Task goal – Repeat the following data exactly, omitting pictures.

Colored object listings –

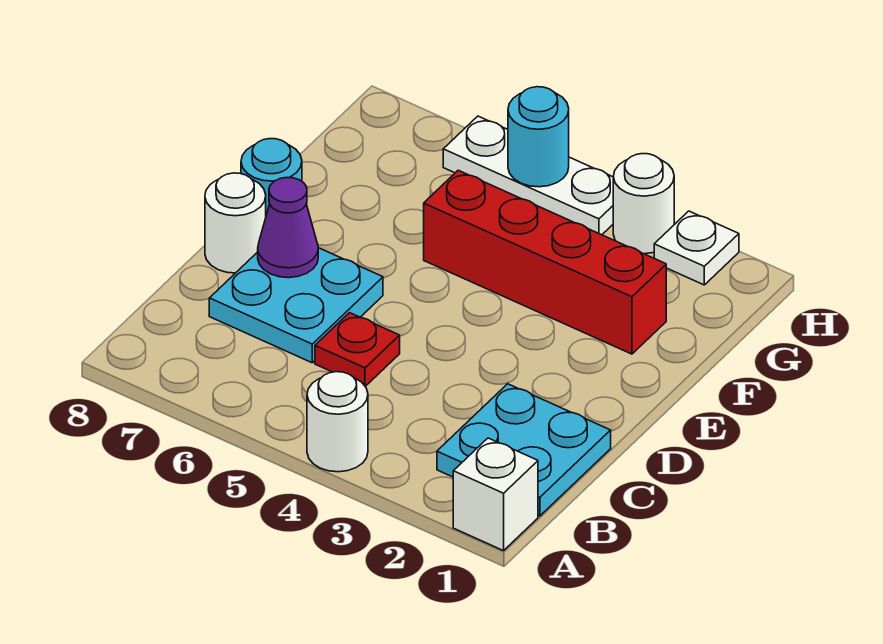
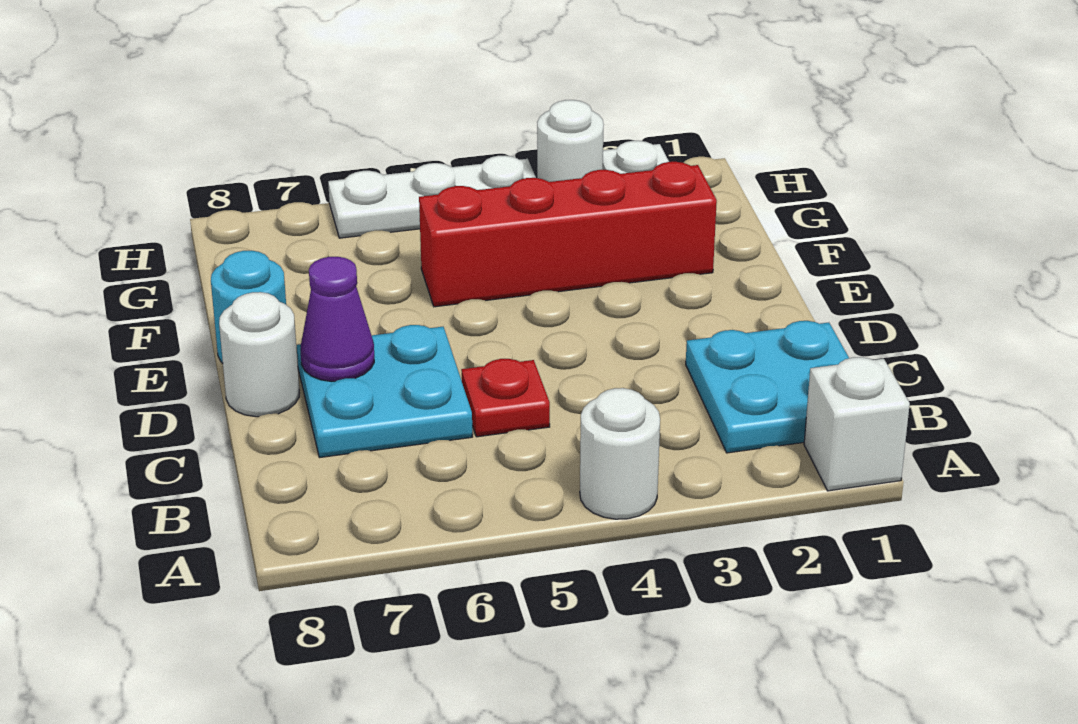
cyan round brick H5 level 2 -> none

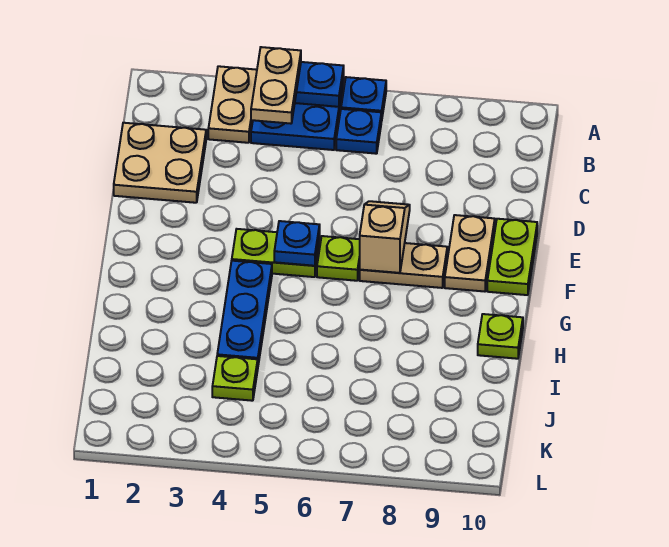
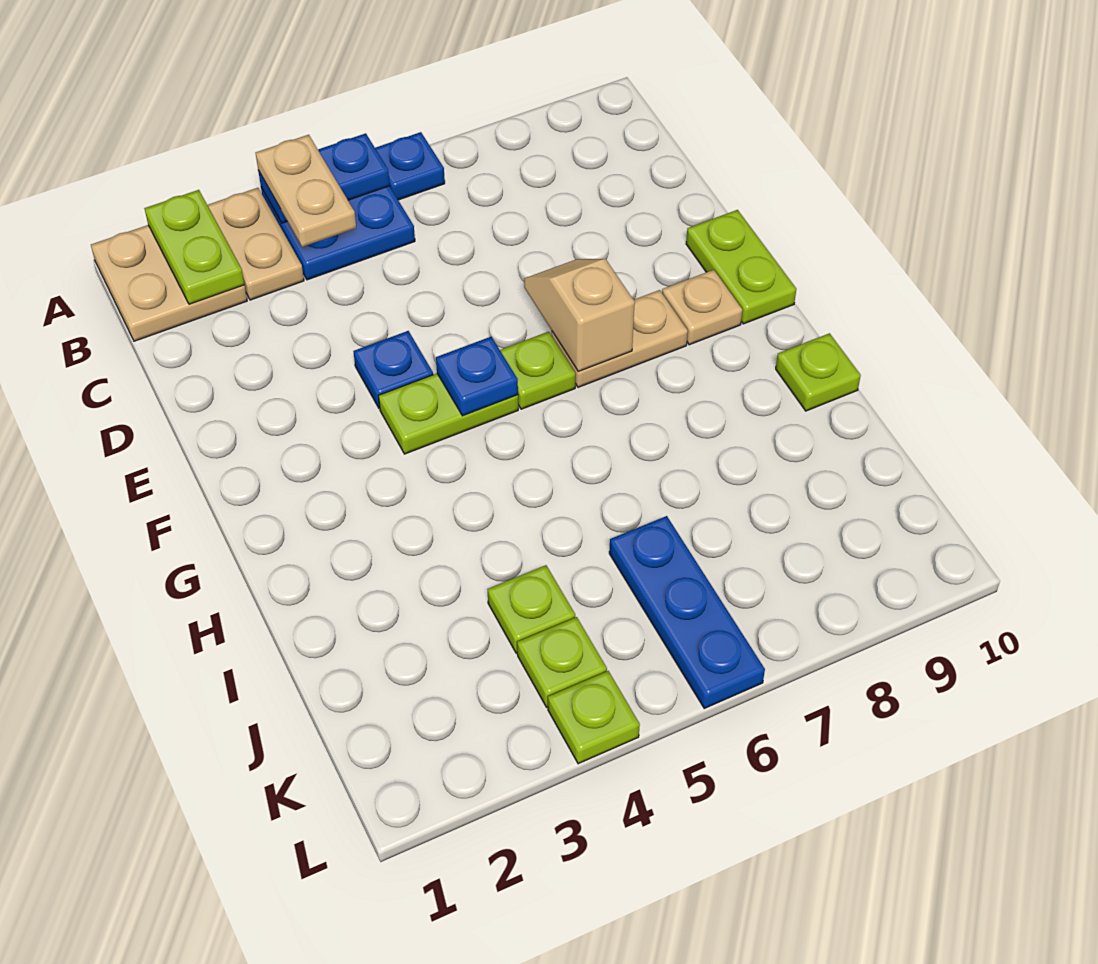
none -> lime plate A2:B2 level 2
blue plate B6 level 1 -> blue plate E4 level 1
tan plate C1:D2 level 1 -> tan plate A1:B2 level 1
tan plate E9:F9 level 1 -> tan plate F9 level 1
blue plate G4:I4 level 1 -> blue plate J6:L6 level 1
none -> lime plate K4 level 1
none -> lime plate L4 level 1

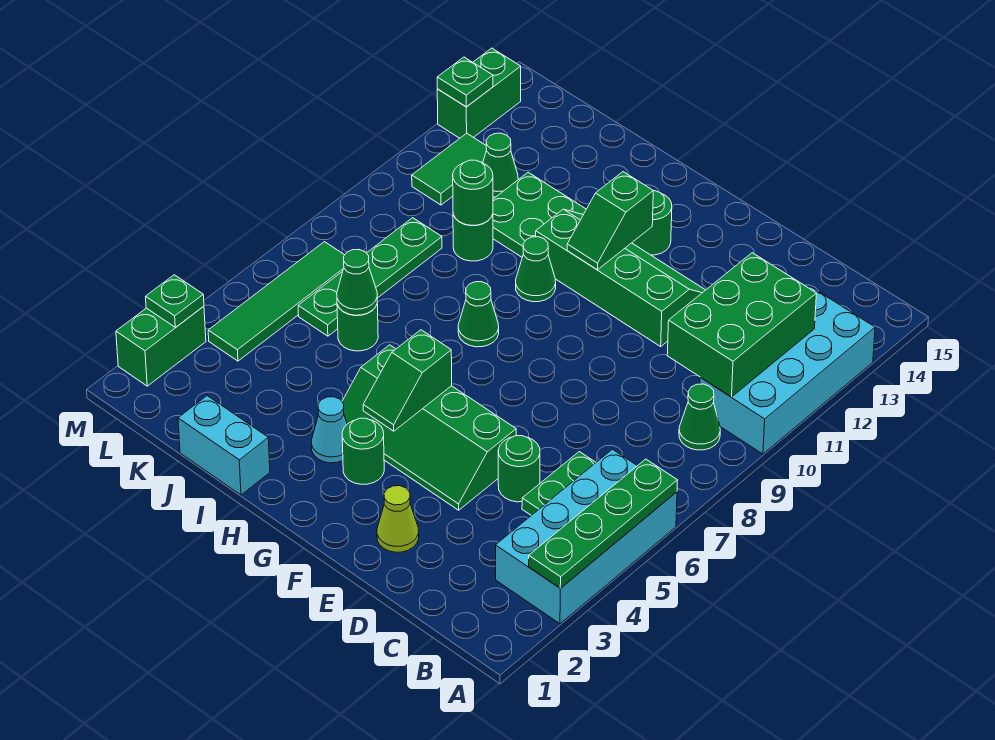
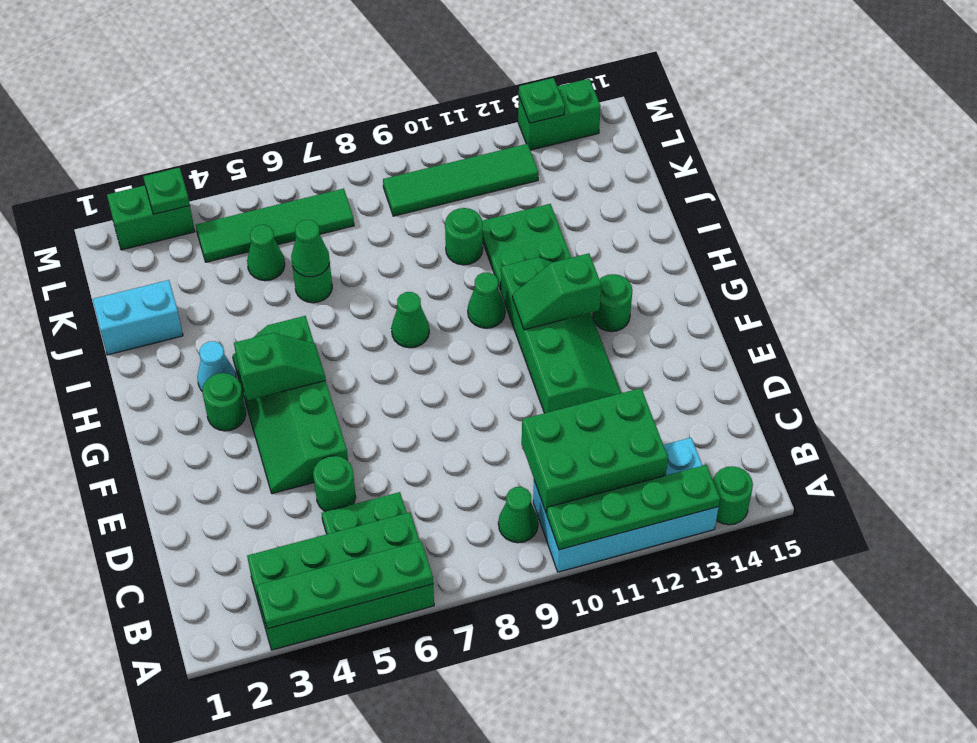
cyan brick A3:B6 level 1 -> green brick A3:B6 level 1
lime cone E2 level 1 -> none
green slope G4:G5 level 2 top 5 -> green slope G4:G5 level 2 top 4
cyan brick I1:J1 level 1 -> cyan brick J1:J2 level 1
green round brick J10 level 2 -> green round brick A14 level 1
green plate K6:K9 level 1 -> green plate A10:A13 level 2
green cone K12 level 1 -> green cone K5 level 1
green tile L11:L12 level 1 -> green tile L9:L12 level 1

Task solution –
cyan round brick H5 level 2 -> none

none -> lime plate A2:B2 level 2
blue plate B6 level 1 -> blue plate E4 level 1
tan plate C1:D2 level 1 -> tan plate A1:B2 level 1
tan plate E9:F9 level 1 -> tan plate F9 level 1
blue plate G4:I4 level 1 -> blue plate J6:L6 level 1
none -> lime plate K4 level 1
none -> lime plate L4 level 1

cyan brick A3:B6 level 1 -> green brick A3:B6 level 1
lime cone E2 level 1 -> none
green slope G4:G5 level 2 top 5 -> green slope G4:G5 level 2 top 4
cyan brick I1:J1 level 1 -> cyan brick J1:J2 level 1
green round brick J10 level 2 -> green round brick A14 level 1
green plate K6:K9 level 1 -> green plate A10:A13 level 2
green cone K12 level 1 -> green cone K5 level 1
green tile L11:L12 level 1 -> green tile L9:L12 level 1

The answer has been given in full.